» **Exercise data**:
____________
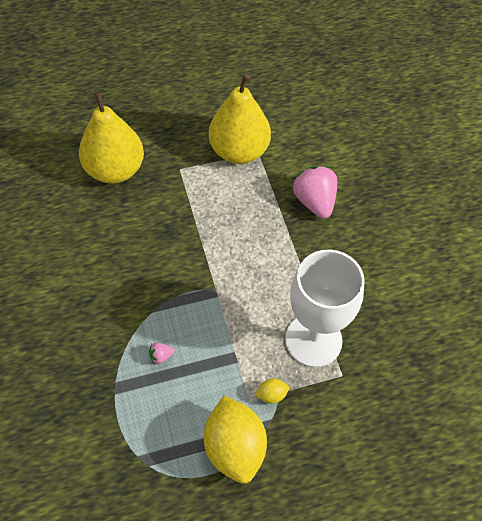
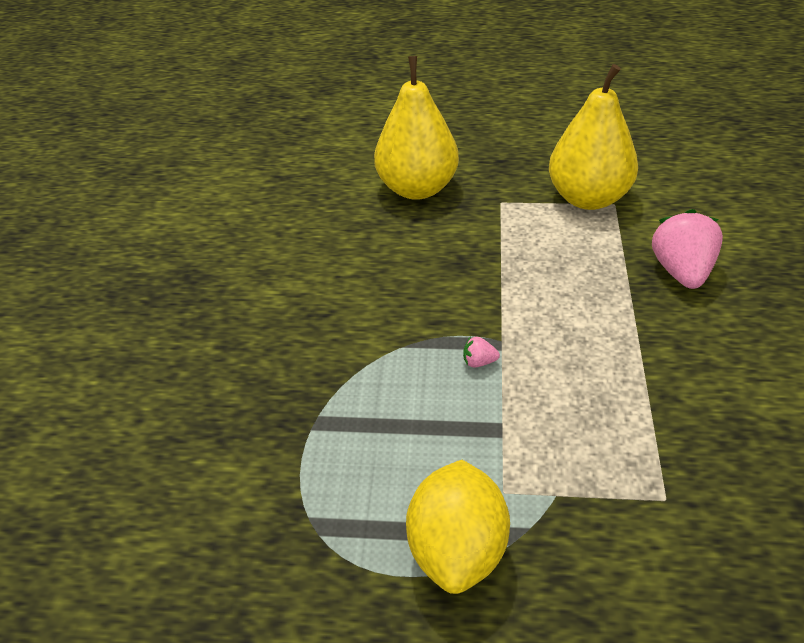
camera: 25 degrees right, 15 degrees down
(161, 356) = (393, 401): pink strawberry -> pink strawberry (479, 362)
(271, 395) = (540, 494): yellow lemon -> none
(313, 340) = (631, 439): white goblet -> none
____________
» **Problem details**: Using the material above, reproduce exactly the line that contains "(161, 356) = (393, 401): pink" and all lines after it through the last one, and only those.

» **Exercise response**:
(161, 356) = (393, 401): pink strawberry -> pink strawberry (479, 362)
(271, 395) = (540, 494): yellow lemon -> none
(313, 340) = (631, 439): white goblet -> none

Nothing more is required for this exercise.